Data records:
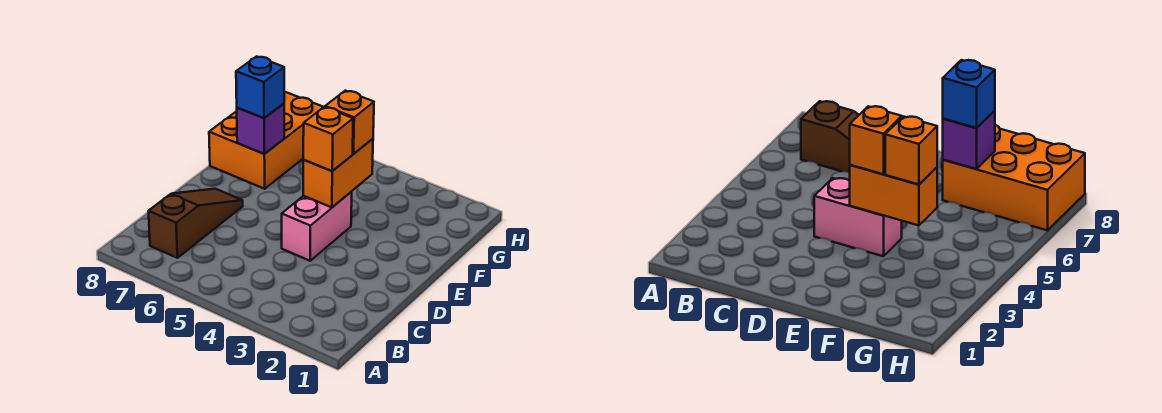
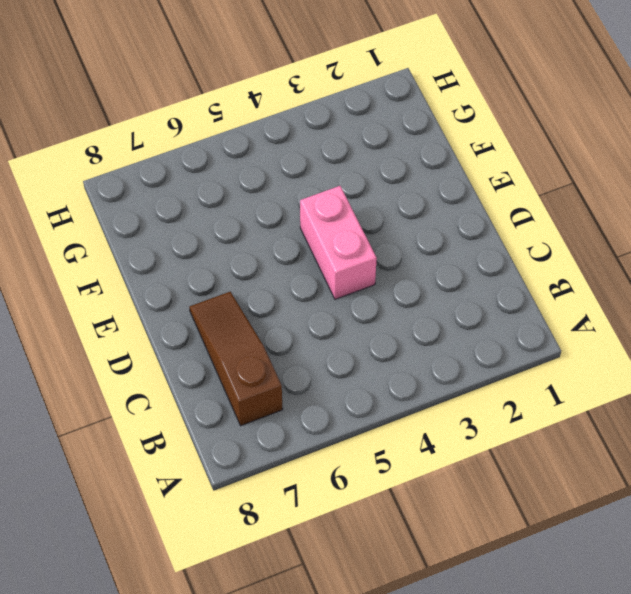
none -> orange brick F7:H8 level 1
none -> orange brick E4:F4 level 2

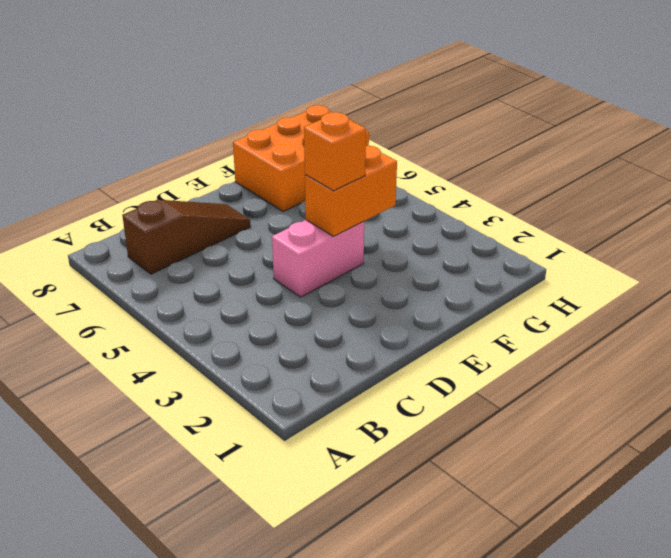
none -> purple brick F7 level 2
none -> orange brick F4 level 3

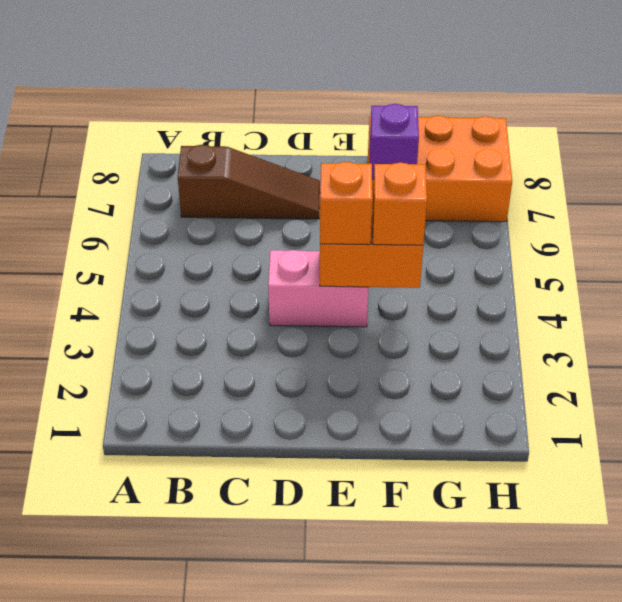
none -> blue brick F7 level 3

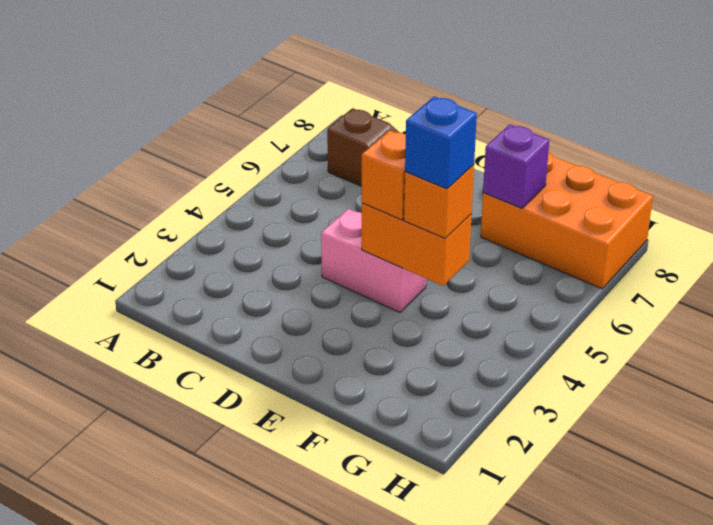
blue brick F4 level 4 -> blue brick F7 level 3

WHAT IS REQUIRED: Write out again only the lines from the line that contains "none -> purple brick F7 level 2" through the last line of the records, both ends included, without any of the pictures.

WRITTEN SOLUTION:
none -> purple brick F7 level 2
none -> orange brick F4 level 3

none -> blue brick F7 level 3

blue brick F4 level 4 -> blue brick F7 level 3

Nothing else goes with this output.